• **What to produce**: What is the number of lines in these records that hold the word "purple"? Reply with that number alone.

• **The data**:
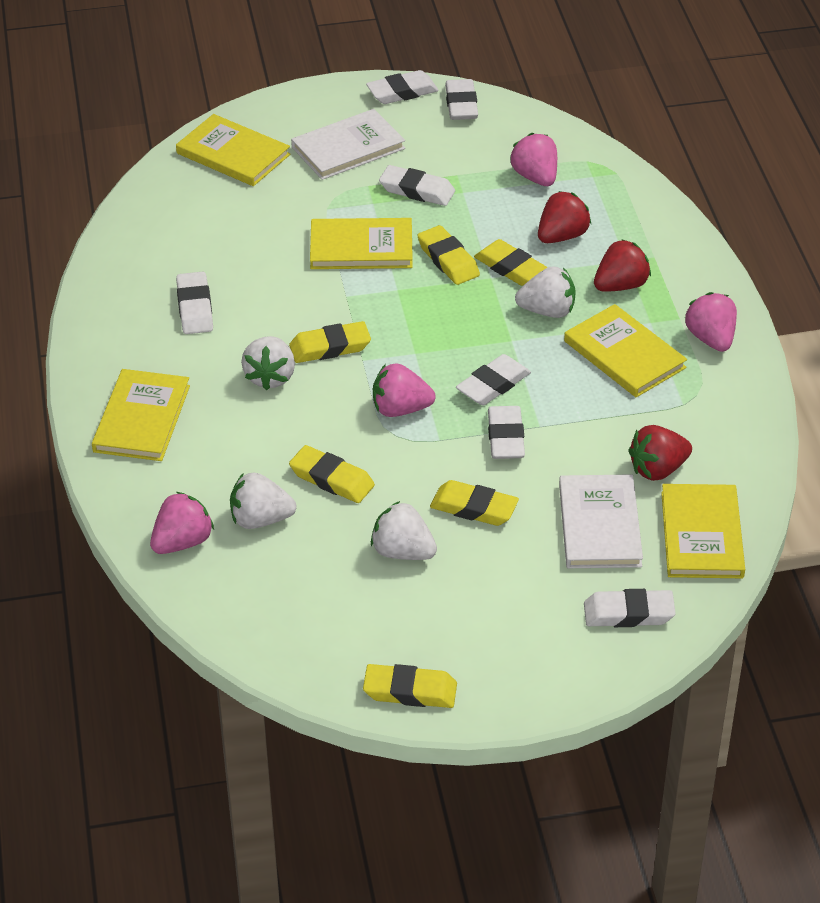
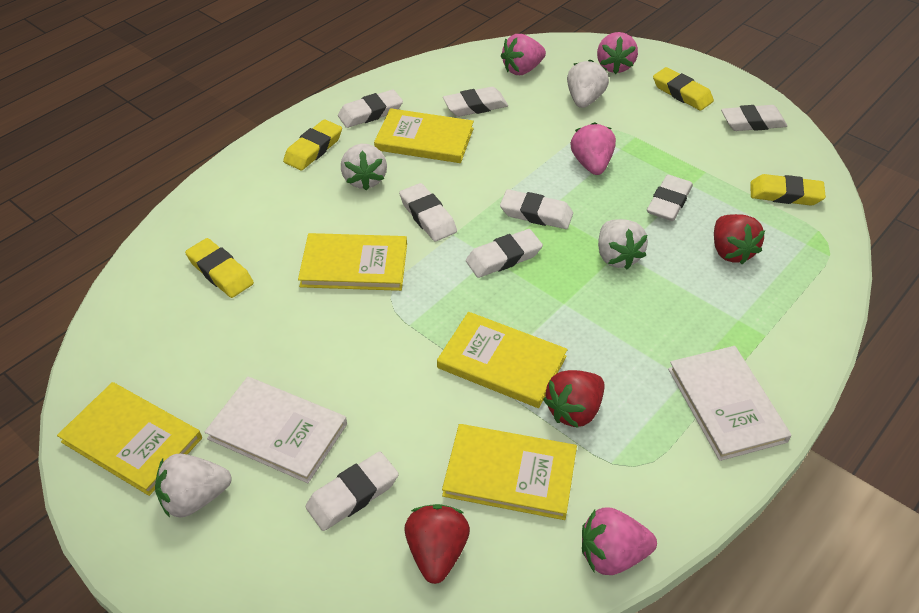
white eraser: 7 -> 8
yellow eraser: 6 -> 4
...
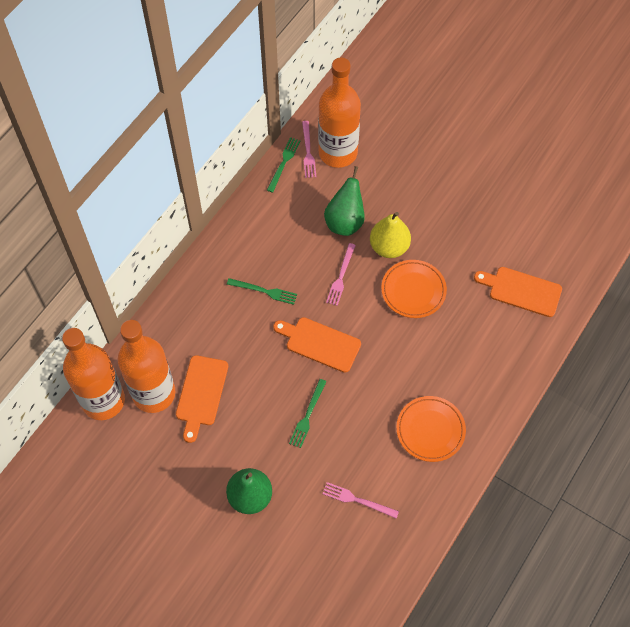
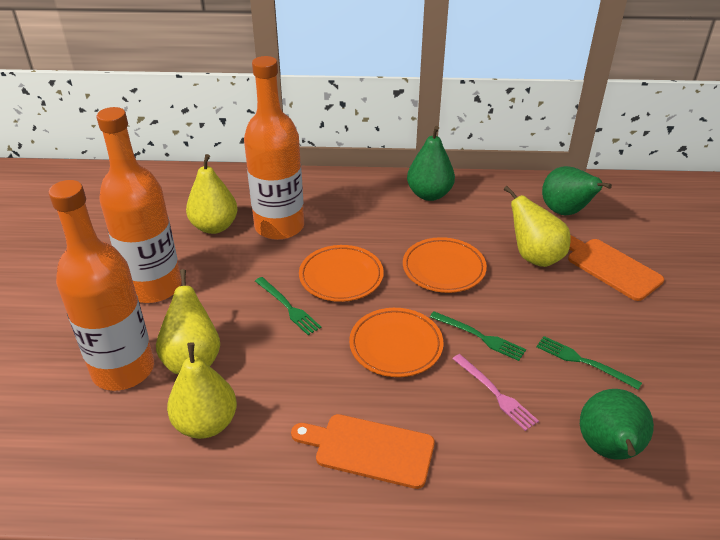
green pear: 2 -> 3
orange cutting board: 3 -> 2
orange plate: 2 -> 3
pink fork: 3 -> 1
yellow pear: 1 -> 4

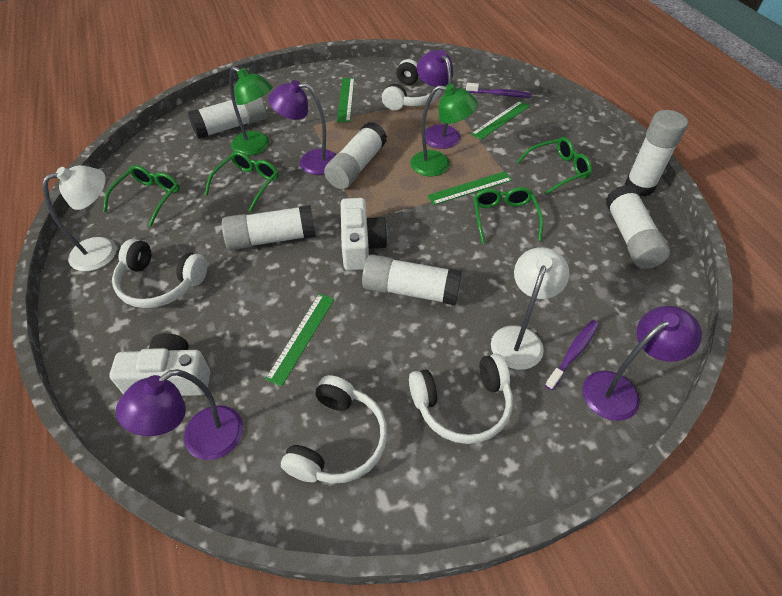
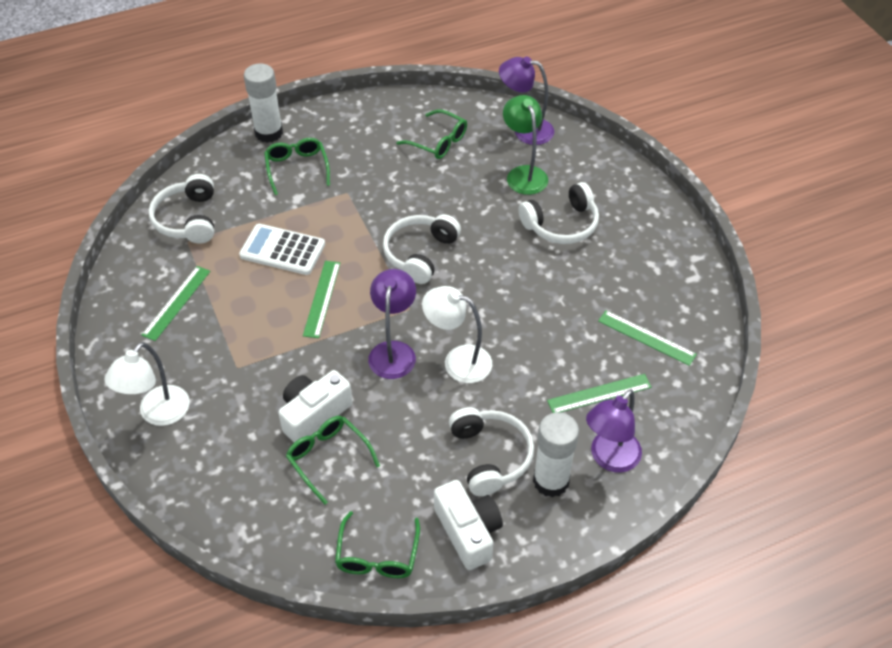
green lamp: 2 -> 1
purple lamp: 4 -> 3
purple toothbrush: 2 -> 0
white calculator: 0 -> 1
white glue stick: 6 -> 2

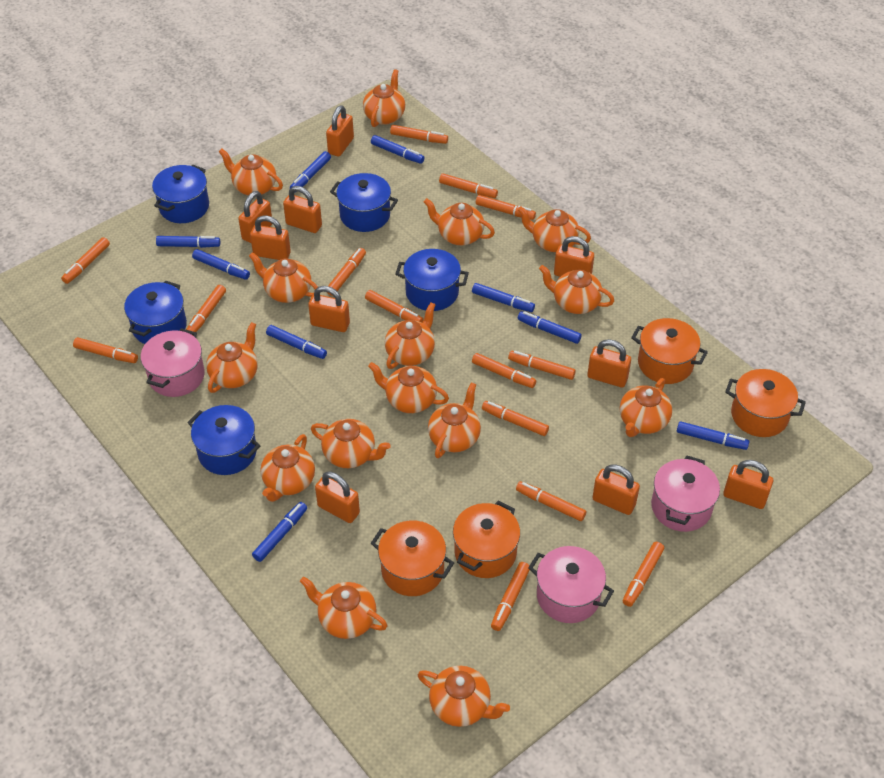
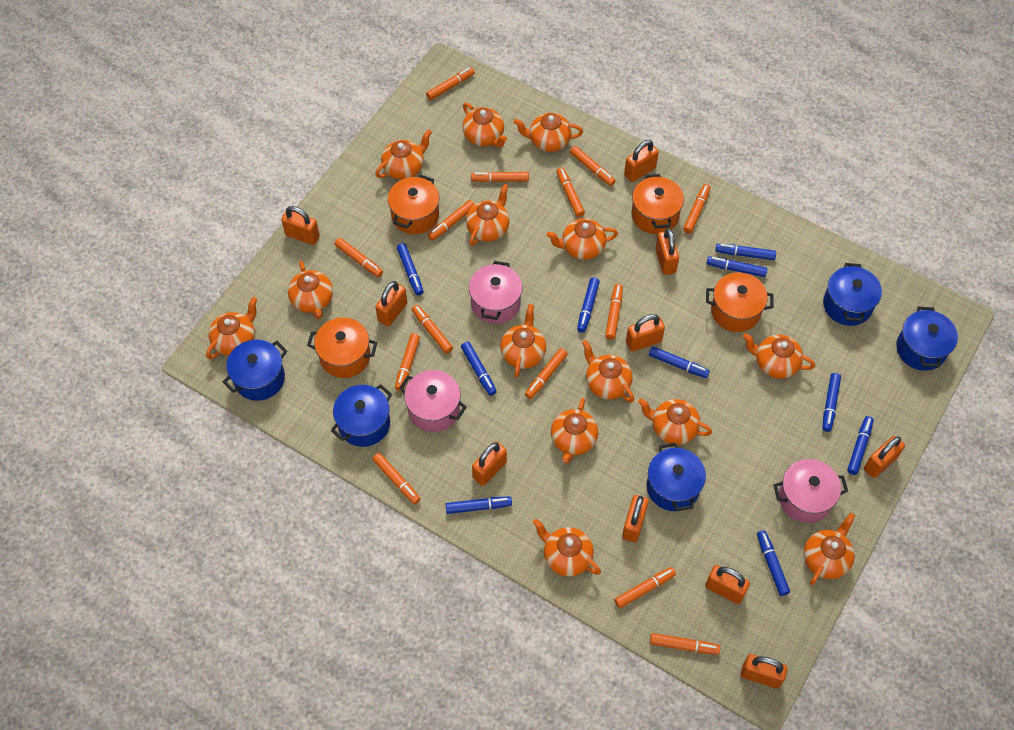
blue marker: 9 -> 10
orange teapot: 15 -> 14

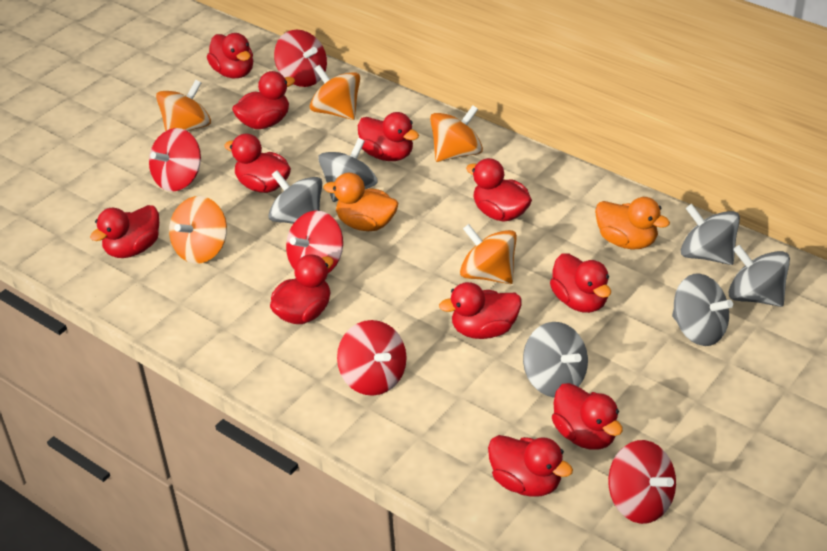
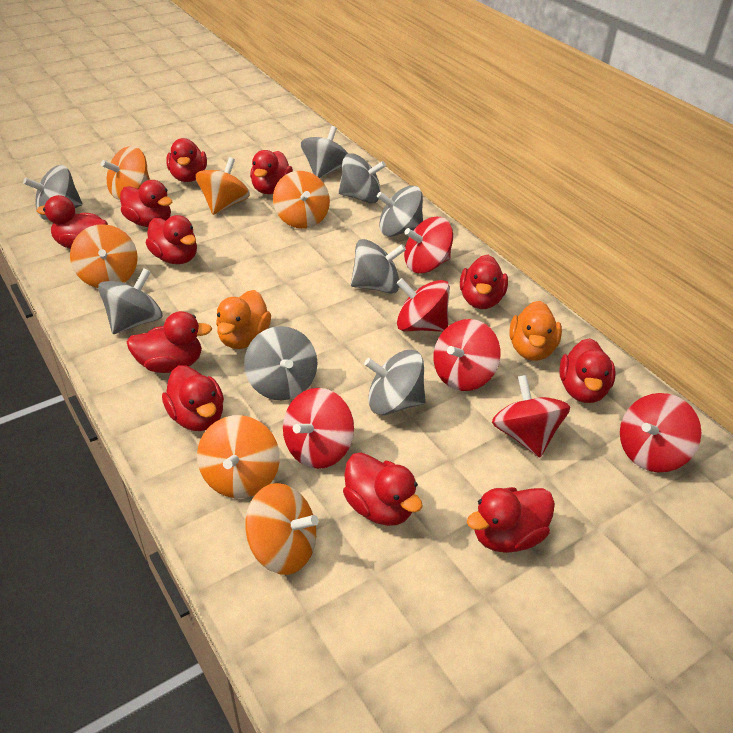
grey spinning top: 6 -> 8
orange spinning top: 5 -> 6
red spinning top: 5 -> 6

• **Exercise output**: 2